>> Begin Records to use
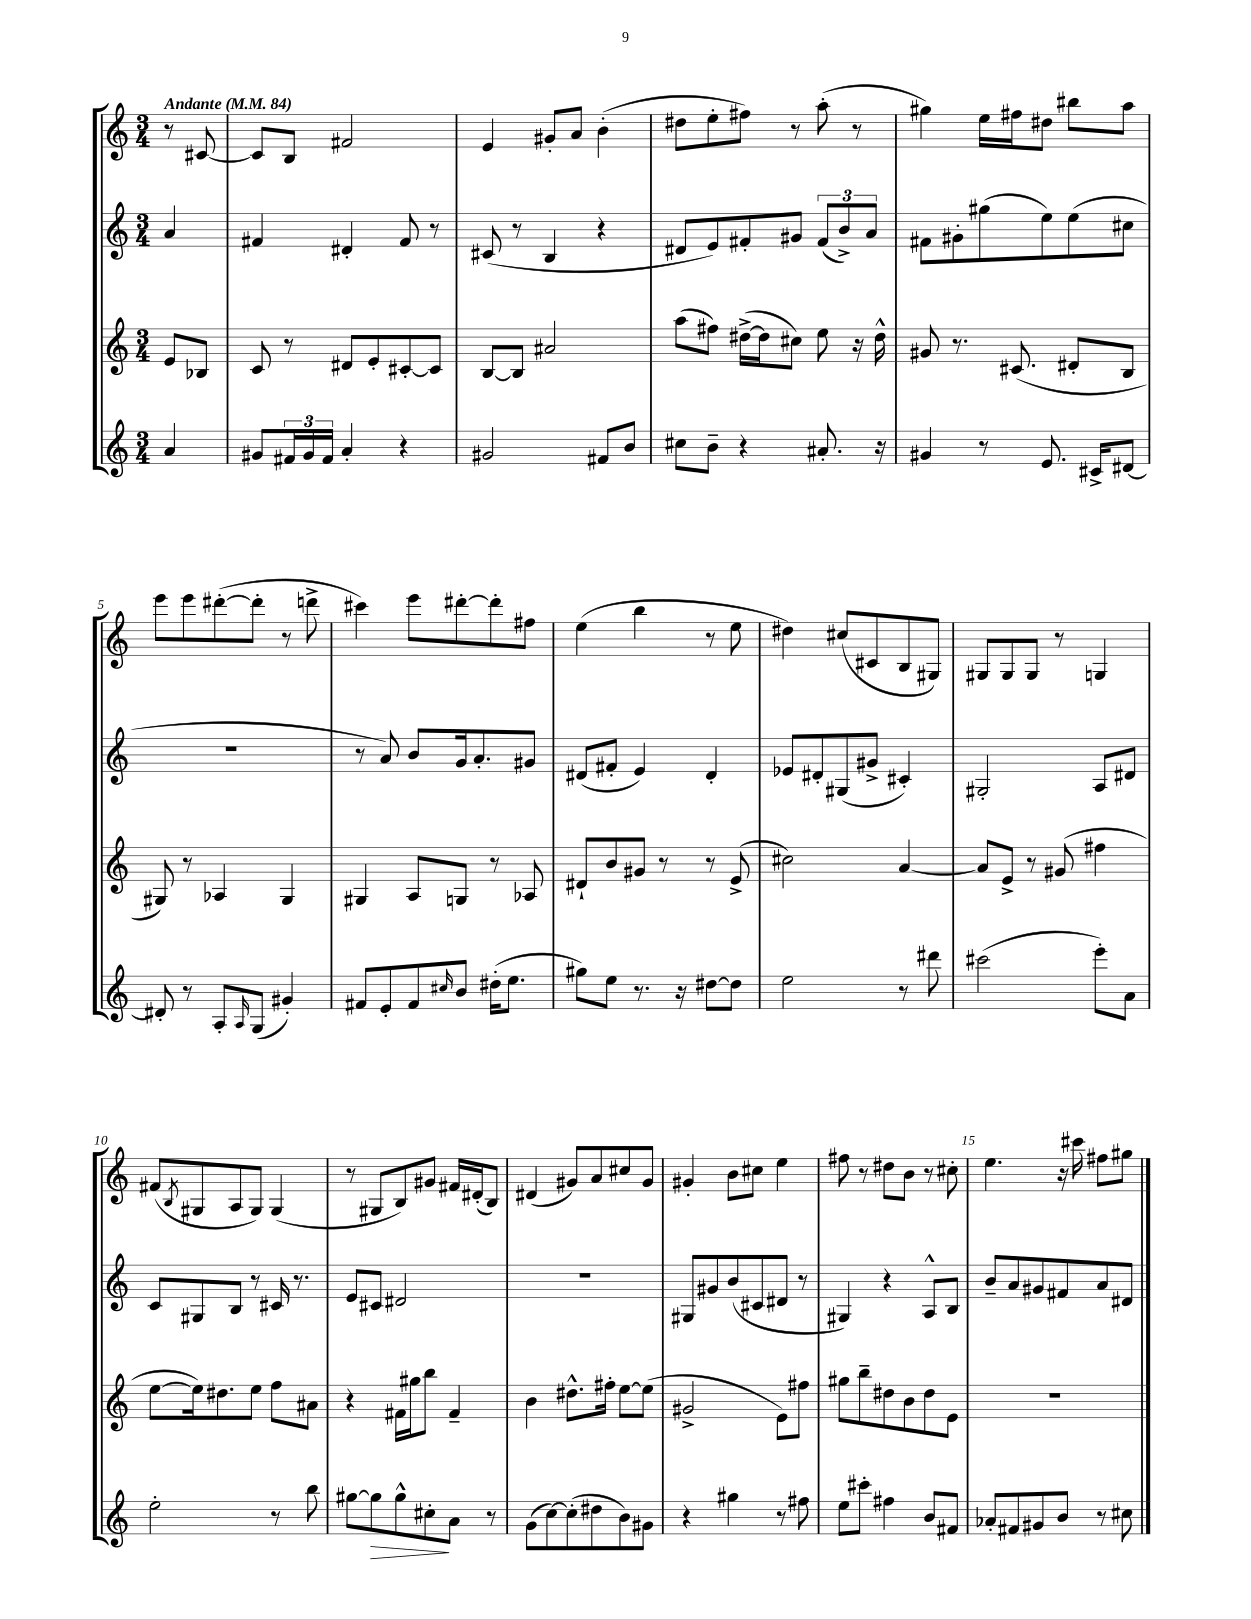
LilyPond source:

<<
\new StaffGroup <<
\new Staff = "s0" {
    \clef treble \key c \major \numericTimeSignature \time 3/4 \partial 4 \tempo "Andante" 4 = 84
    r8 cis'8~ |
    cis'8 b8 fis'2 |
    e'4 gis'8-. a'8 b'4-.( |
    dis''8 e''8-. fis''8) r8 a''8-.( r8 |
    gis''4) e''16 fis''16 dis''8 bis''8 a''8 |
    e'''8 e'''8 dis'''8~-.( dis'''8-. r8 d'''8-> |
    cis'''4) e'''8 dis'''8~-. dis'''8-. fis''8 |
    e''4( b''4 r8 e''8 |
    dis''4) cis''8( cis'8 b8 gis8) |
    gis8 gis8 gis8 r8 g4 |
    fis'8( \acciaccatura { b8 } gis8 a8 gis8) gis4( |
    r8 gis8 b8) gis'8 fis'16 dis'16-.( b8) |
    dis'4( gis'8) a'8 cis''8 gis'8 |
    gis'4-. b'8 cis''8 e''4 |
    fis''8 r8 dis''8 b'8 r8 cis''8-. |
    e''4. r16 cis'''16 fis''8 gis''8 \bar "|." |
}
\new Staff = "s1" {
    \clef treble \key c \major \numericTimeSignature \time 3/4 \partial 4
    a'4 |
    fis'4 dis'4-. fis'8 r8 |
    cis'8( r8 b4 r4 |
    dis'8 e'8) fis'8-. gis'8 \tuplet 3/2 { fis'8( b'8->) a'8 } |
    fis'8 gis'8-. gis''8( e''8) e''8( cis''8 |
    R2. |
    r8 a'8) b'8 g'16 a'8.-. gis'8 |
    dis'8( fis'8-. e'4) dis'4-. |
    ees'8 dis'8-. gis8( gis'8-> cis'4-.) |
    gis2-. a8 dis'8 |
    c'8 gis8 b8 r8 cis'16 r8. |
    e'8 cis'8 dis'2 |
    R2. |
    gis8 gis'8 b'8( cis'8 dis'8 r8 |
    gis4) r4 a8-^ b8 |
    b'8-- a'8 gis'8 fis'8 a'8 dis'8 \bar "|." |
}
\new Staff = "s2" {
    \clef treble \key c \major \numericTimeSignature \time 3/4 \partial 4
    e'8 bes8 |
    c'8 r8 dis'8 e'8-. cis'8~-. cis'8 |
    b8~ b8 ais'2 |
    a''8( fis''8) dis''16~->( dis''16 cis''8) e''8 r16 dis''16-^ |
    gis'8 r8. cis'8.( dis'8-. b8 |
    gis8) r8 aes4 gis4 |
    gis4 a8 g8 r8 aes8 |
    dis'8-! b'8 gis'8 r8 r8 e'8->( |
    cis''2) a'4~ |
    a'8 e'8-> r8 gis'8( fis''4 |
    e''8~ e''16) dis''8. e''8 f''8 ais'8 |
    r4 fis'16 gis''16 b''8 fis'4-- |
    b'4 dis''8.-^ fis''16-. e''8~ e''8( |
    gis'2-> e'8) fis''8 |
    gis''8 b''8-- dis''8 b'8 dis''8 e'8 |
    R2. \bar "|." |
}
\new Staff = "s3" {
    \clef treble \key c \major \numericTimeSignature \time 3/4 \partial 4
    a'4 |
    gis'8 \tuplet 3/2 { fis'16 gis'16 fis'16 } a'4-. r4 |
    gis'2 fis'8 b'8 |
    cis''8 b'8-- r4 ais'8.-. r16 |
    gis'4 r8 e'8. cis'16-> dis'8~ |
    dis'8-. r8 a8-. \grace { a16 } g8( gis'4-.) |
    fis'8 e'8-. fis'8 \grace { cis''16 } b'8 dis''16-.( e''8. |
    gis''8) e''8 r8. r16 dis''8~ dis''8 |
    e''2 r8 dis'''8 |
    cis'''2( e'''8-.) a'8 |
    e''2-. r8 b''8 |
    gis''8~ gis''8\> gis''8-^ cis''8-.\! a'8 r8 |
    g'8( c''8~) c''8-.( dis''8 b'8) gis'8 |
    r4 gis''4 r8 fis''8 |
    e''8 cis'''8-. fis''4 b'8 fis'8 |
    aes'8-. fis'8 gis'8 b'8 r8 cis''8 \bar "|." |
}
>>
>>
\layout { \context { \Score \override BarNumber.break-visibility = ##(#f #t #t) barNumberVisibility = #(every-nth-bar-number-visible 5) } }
>> End Records to use
Task requirements:
Gather every line of the records that contains the string "grace".

Task response:
    dis'8-. r8 a8-. \grace { a16 } g8( gis'4-.) |
    fis'8 e'8-. fis'8 \grace { cis''16 } b'8 dis''16-.( e''8. |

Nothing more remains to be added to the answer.